===== DATASET =====

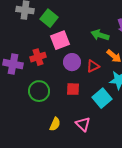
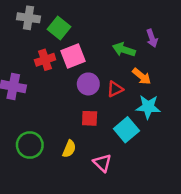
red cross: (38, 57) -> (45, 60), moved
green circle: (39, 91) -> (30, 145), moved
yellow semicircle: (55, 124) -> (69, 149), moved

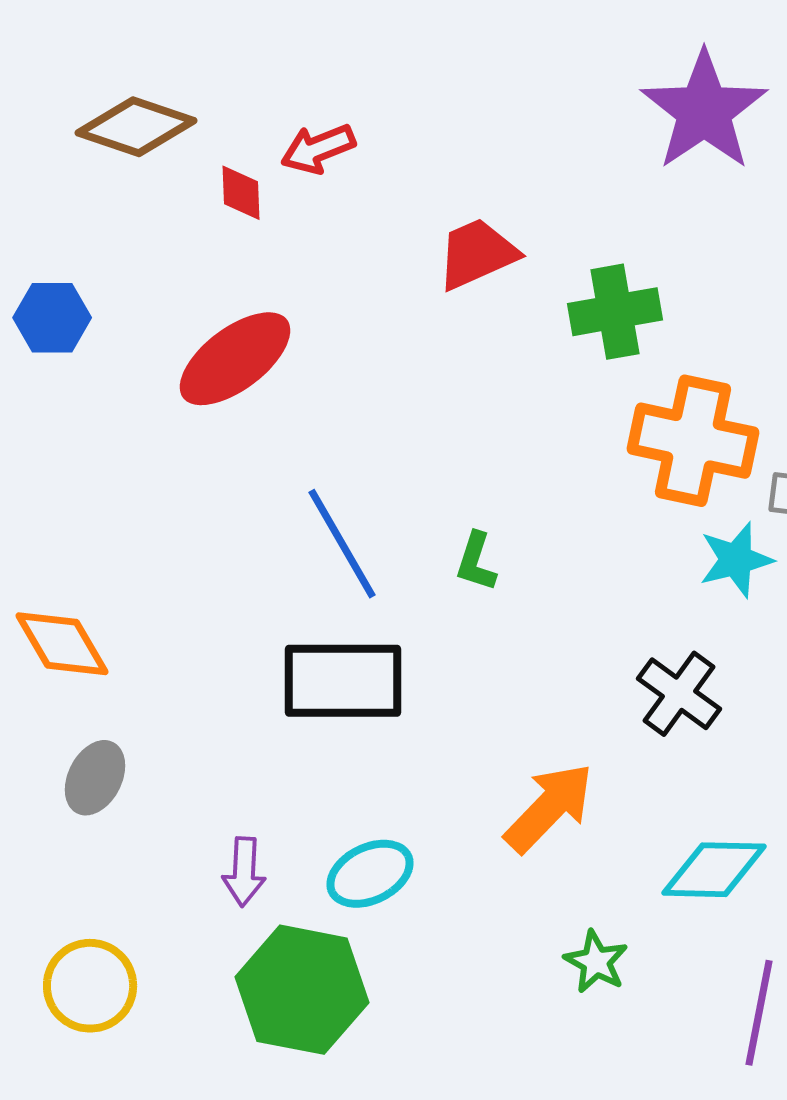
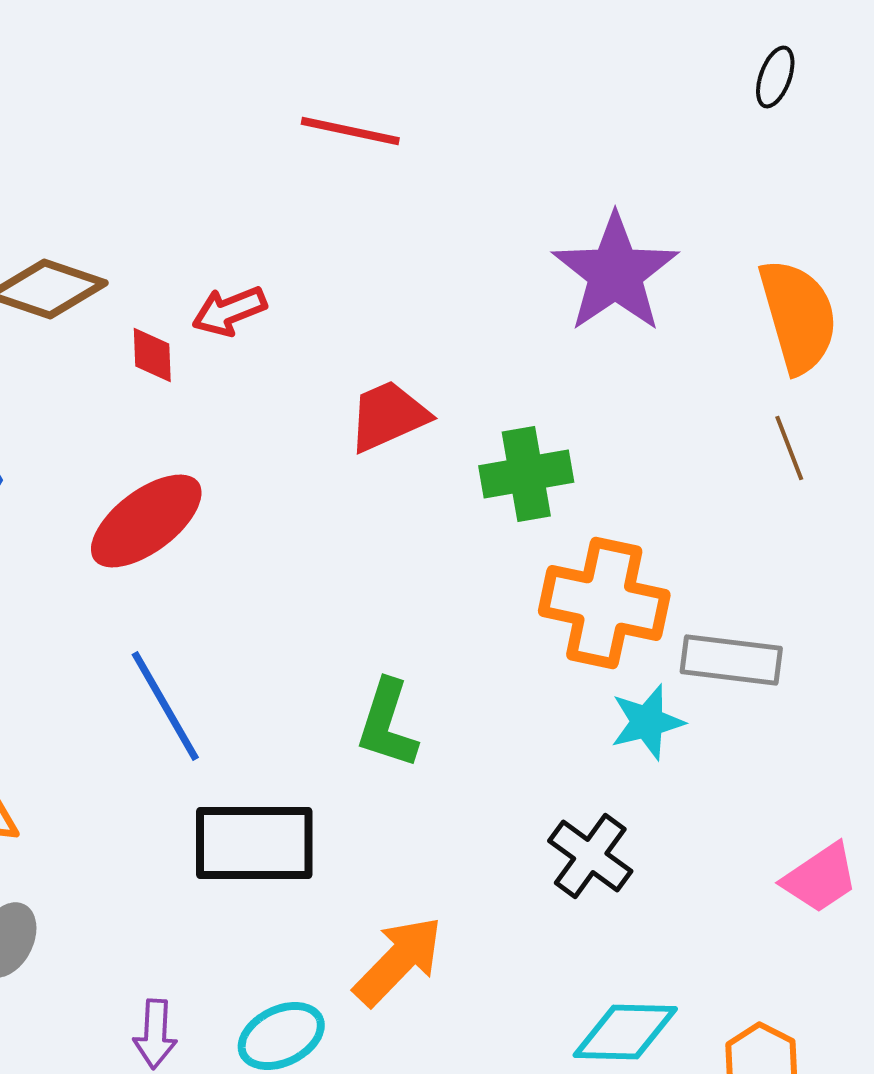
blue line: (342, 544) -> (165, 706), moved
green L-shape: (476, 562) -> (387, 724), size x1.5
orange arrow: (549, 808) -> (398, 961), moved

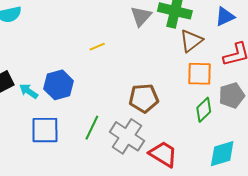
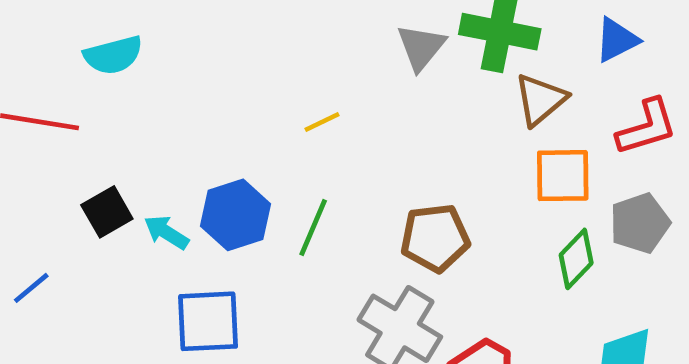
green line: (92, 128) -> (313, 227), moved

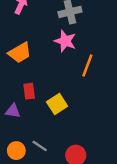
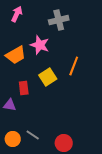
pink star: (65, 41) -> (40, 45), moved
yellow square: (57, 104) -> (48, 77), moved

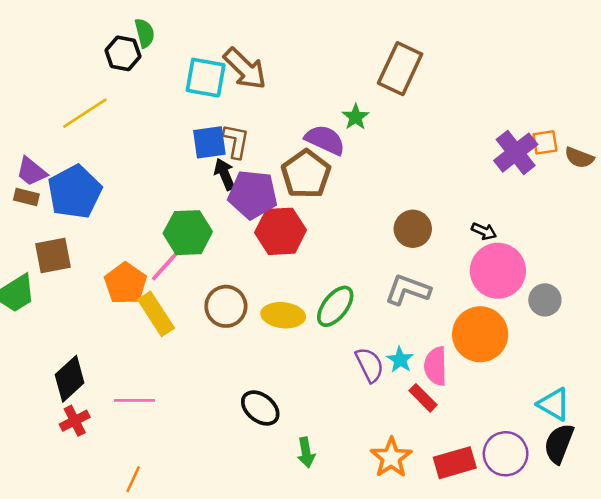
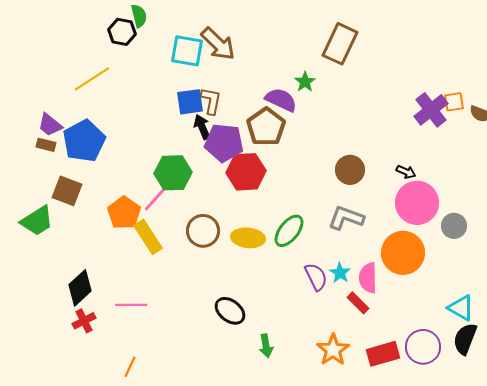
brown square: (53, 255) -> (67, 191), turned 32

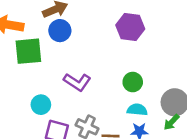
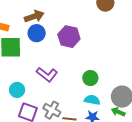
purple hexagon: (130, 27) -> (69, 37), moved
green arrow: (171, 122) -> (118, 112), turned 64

=====
===== DATASET =====

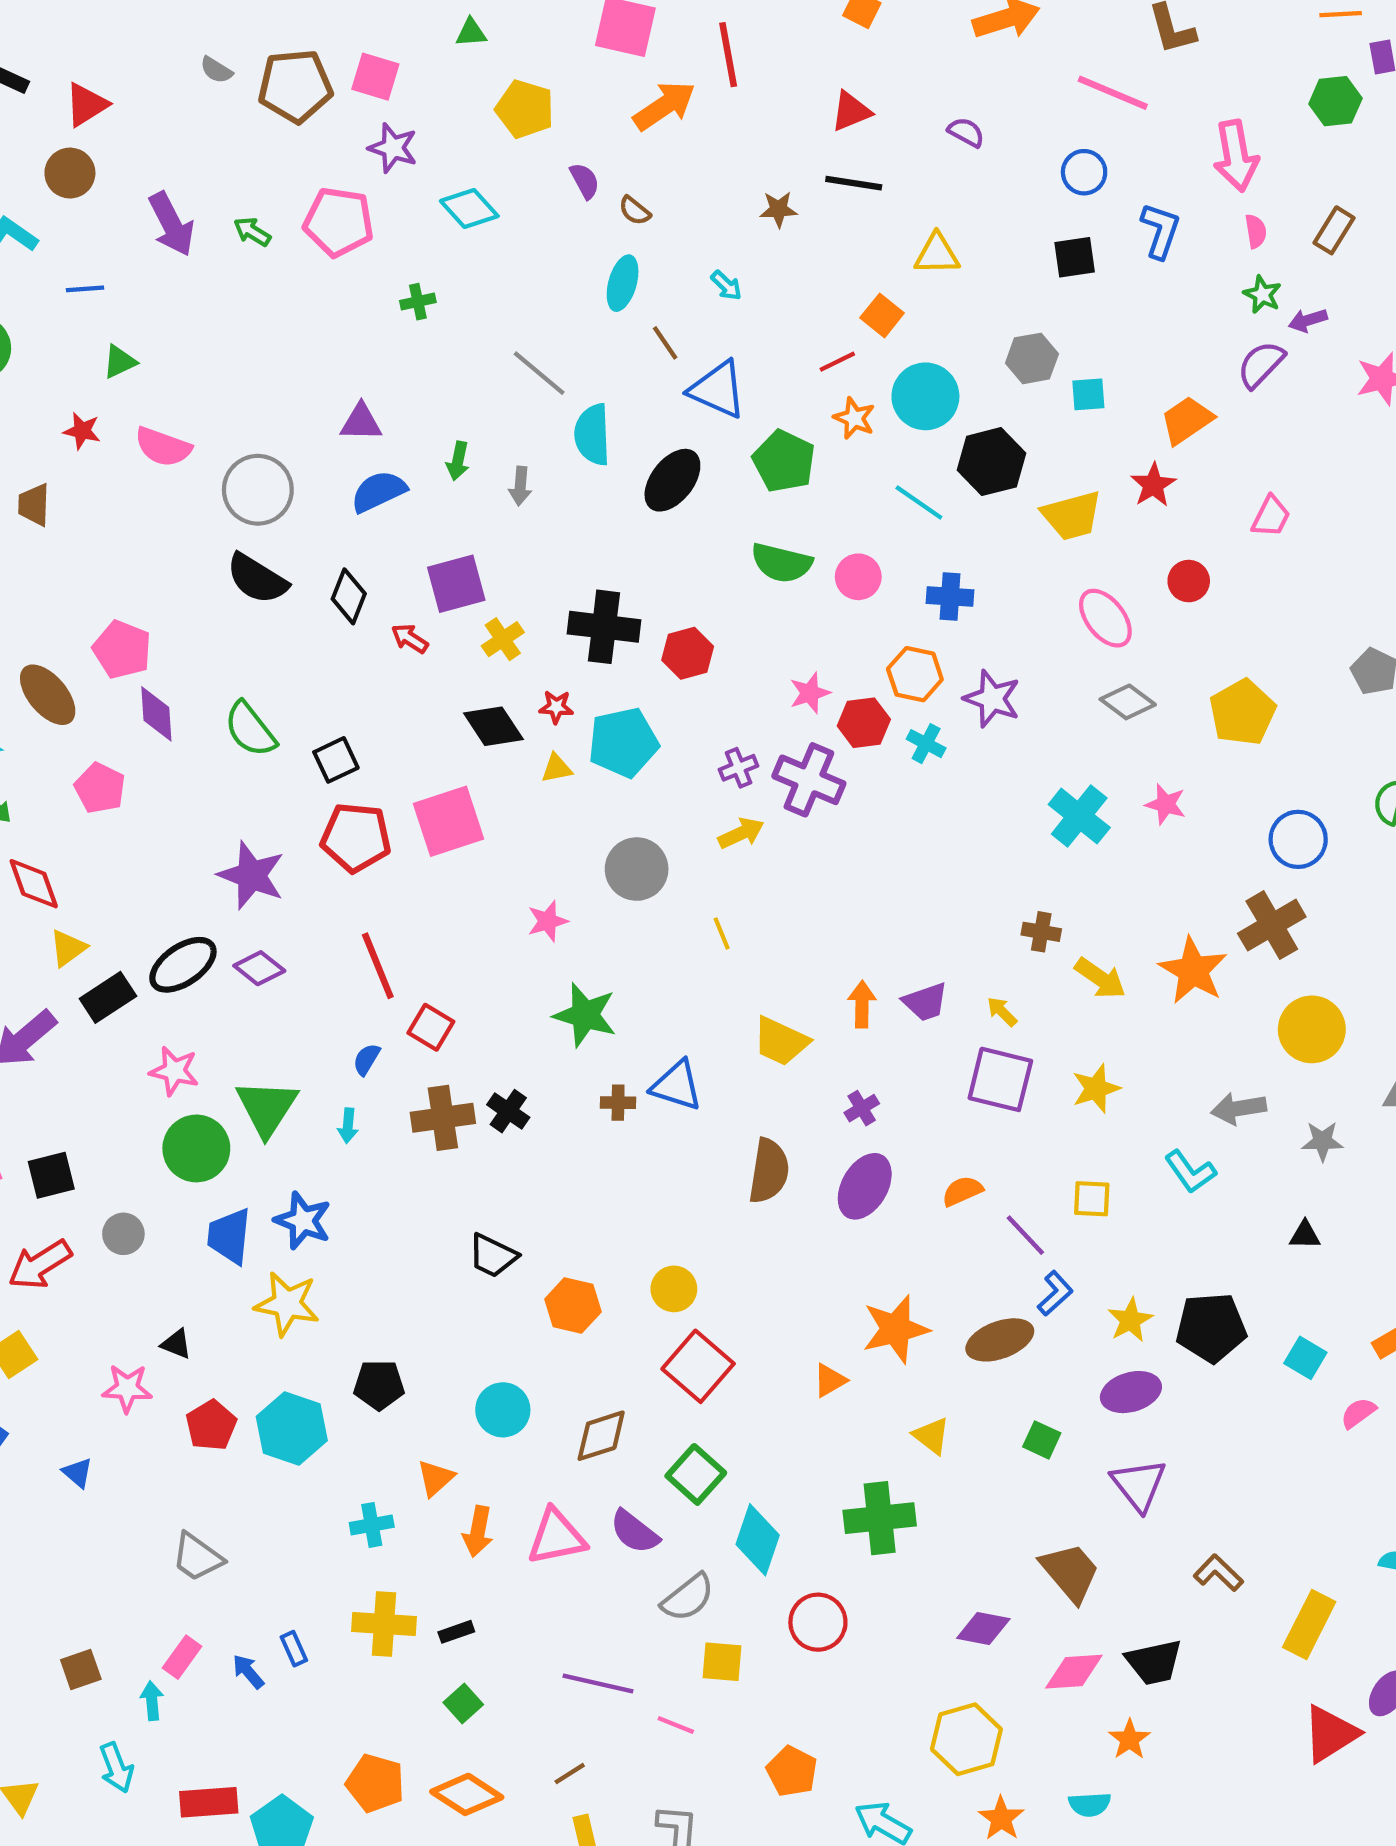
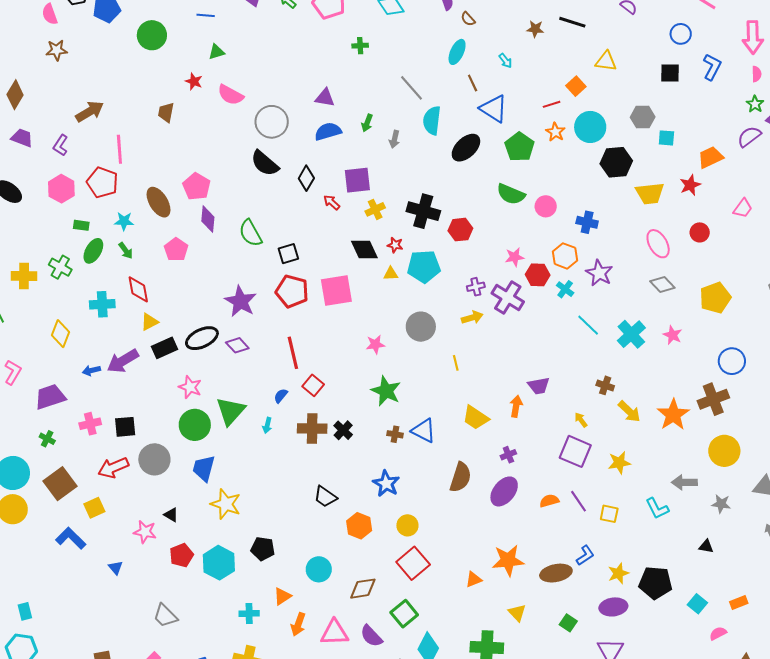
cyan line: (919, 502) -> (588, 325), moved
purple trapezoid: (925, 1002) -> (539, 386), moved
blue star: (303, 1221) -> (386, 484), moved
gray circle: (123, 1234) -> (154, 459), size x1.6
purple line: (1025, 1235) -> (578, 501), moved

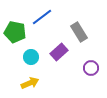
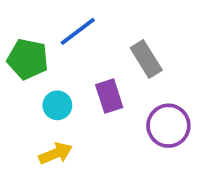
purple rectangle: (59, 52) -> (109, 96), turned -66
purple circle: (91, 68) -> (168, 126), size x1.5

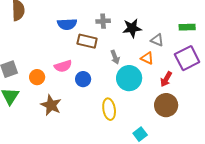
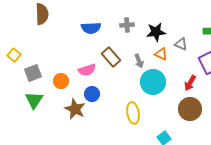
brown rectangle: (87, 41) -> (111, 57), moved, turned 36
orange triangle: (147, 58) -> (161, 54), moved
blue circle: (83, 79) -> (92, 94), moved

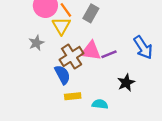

=====
===== DATASET =====

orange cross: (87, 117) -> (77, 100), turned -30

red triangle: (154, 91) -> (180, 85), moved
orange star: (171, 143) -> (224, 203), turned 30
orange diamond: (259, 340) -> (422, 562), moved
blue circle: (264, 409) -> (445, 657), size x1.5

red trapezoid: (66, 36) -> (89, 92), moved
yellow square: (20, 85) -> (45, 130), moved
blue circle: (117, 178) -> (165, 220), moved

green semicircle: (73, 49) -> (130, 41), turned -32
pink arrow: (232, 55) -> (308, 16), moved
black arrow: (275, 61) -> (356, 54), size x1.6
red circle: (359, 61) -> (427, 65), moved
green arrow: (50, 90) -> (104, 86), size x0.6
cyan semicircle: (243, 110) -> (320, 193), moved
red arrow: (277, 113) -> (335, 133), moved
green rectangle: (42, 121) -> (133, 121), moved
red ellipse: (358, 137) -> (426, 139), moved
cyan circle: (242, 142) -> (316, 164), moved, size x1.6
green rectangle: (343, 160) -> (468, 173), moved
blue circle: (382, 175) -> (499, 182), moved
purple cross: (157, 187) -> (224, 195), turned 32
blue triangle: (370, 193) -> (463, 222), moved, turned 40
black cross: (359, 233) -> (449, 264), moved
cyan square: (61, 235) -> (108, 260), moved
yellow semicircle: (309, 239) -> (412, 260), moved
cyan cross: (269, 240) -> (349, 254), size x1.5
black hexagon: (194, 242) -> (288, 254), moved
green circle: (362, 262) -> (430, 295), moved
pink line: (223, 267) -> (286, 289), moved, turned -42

=====

▶ **YOUR OBJECTIVE**
Within the listing above, the stretch from the line with "cyan line: (919, 502) -> (588, 325), moved" down to the line with "blue circle: (83, 79) -> (92, 94), moved" is to be given again exactly, end lines included and pictures excluded.

▶ **ANSWER TO THIS TASK**
cyan line: (919, 502) -> (588, 325), moved
purple trapezoid: (925, 1002) -> (539, 386), moved
blue star: (303, 1221) -> (386, 484), moved
gray circle: (123, 1234) -> (154, 459), size x1.6
purple line: (1025, 1235) -> (578, 501), moved

purple rectangle: (59, 52) -> (109, 96), turned -66
purple circle: (91, 68) -> (168, 126), size x1.5

brown rectangle: (87, 41) -> (111, 57), moved, turned 36
orange triangle: (147, 58) -> (161, 54), moved
blue circle: (83, 79) -> (92, 94), moved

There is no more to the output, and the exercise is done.